** EXERCISE DIRECTIONS **
Render the lines below as a numbered list, skipping any blank lines. Leave the pictures out of your answer.

Records excerpted from a collection:
━━━━━━━━
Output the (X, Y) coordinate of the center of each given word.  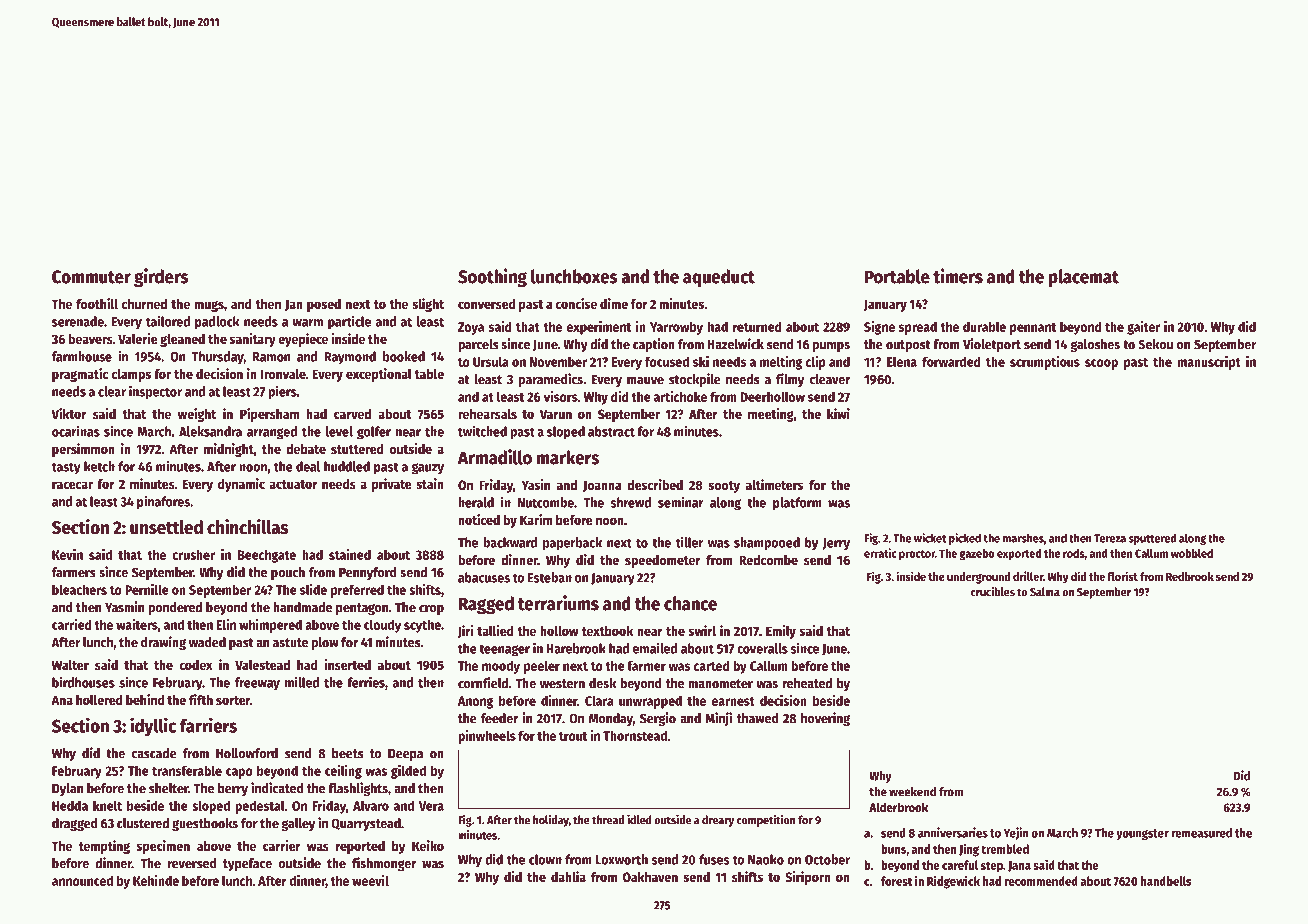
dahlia (568, 876)
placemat (1084, 278)
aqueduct (719, 278)
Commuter (91, 277)
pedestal (260, 807)
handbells (1166, 881)
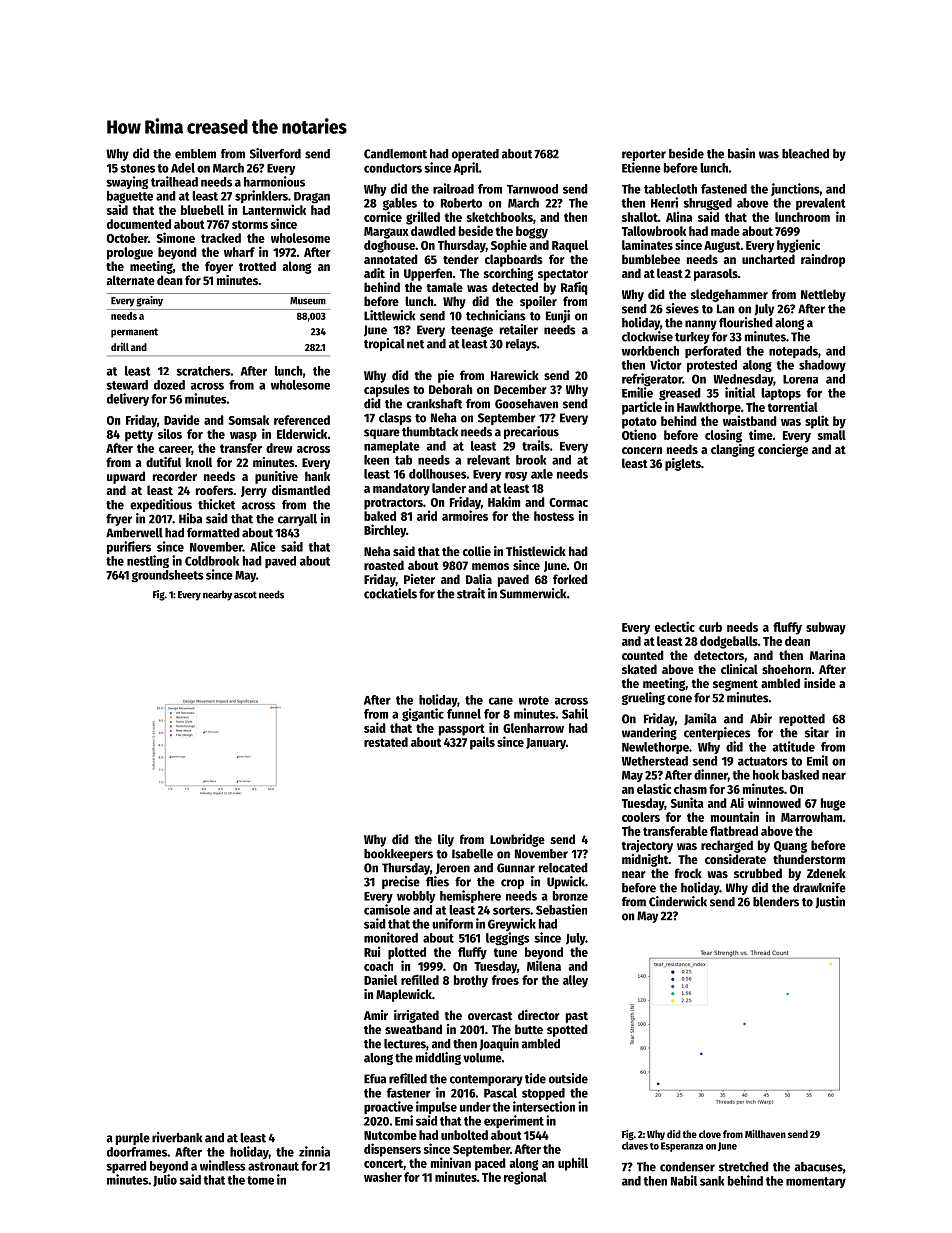 This document has height=1233, width=952. I want to click on riverbank, so click(177, 1137).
━━━━━━━━
** TASK OUTPUT **
1. Output the (X, Y) coordinate of the center of each given word.  
2. dahlia (568, 876)
3. placemat (1084, 278)
4. aqueduct (719, 278)
5. Commuter (91, 277)
6. pedestal (260, 807)
7. handbells (1166, 881)
8.  This document has height=1233, width=952. I want to click on riverbank, so click(177, 1137).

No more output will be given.